## Instructions for the task
The listing below should be printed exactly, though its pictures must not be.

## Entries shown
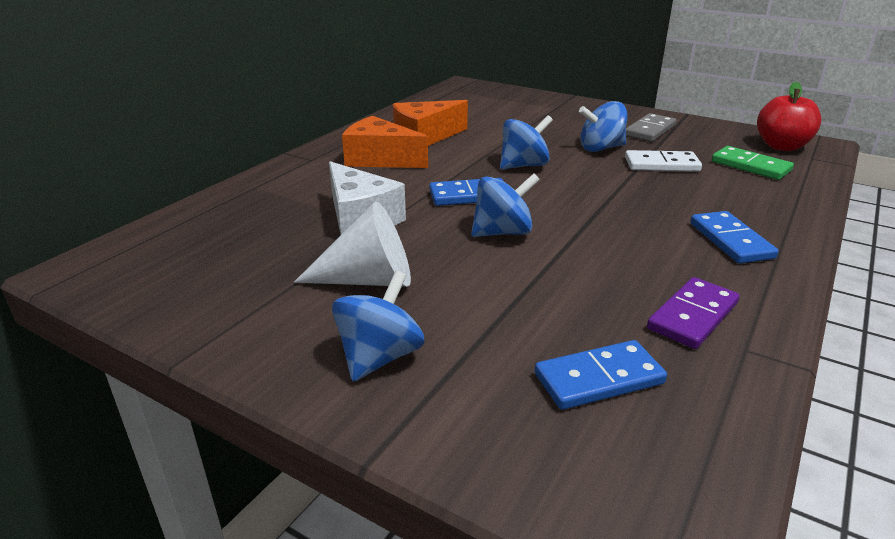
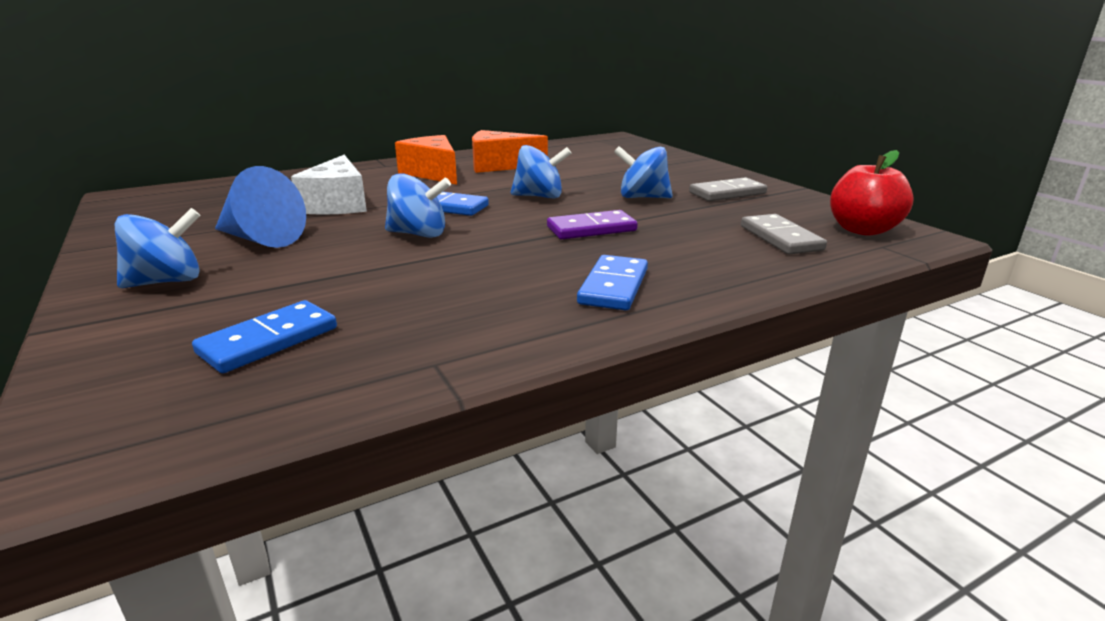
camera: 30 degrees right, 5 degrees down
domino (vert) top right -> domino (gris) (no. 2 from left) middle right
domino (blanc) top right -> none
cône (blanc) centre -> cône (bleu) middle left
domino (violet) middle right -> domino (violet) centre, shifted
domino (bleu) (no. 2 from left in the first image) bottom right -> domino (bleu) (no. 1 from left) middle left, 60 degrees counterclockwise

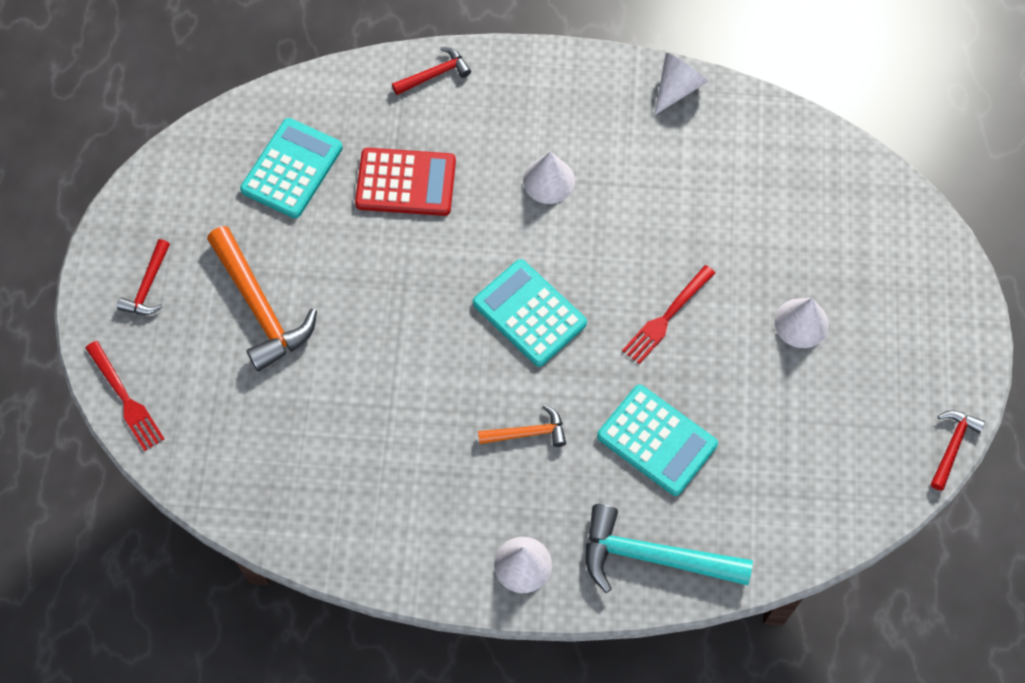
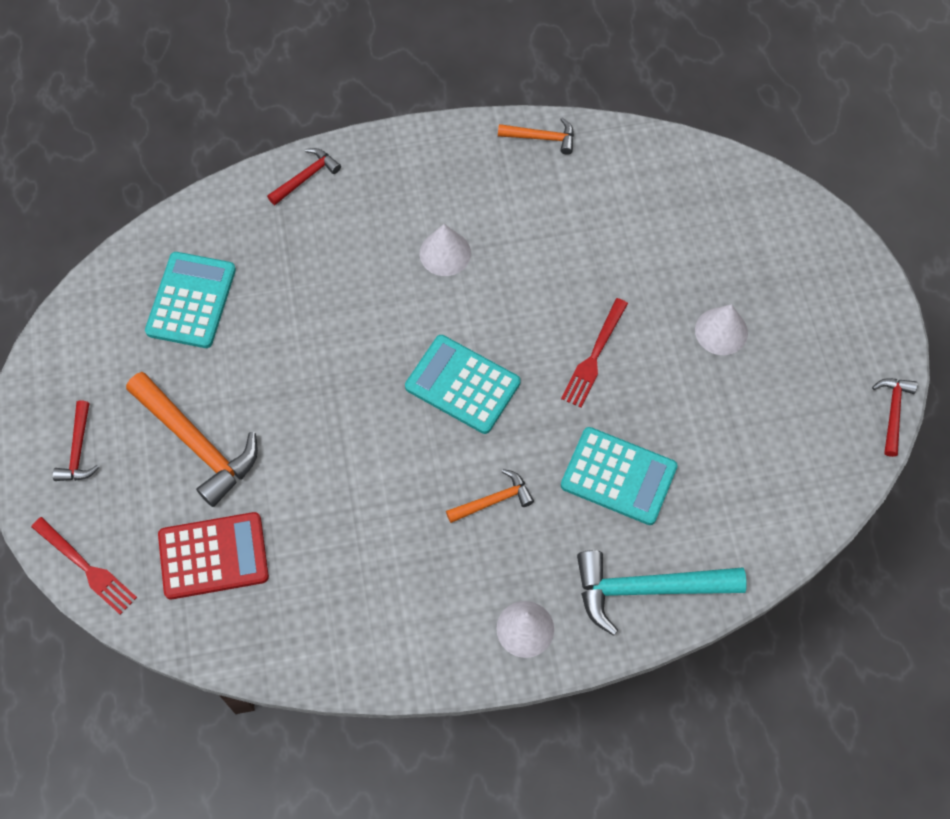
camera: 15 degrees left, 0 degrees up
cône (blanc) (no. 3 from left) top centre -> marteau (orange) (no. 3 from left) top centre
calculatrice (rouge) top centre -> calculatrice (rouge) bottom left, shifted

## Solution for this problem
camera: 30 degrees right, 5 degrees down
domino (vert) top right -> domino (gris) (no. 2 from left) middle right
domino (blanc) top right -> none
cône (blanc) centre -> cône (bleu) middle left
domino (violet) middle right -> domino (violet) centre, shifted
domino (bleu) (no. 2 from left in the first image) bottom right -> domino (bleu) (no. 1 from left) middle left, 60 degrees counterclockwise

camera: 15 degrees left, 0 degrees up
cône (blanc) (no. 3 from left) top centre -> marteau (orange) (no. 3 from left) top centre
calculatrice (rouge) top centre -> calculatrice (rouge) bottom left, shifted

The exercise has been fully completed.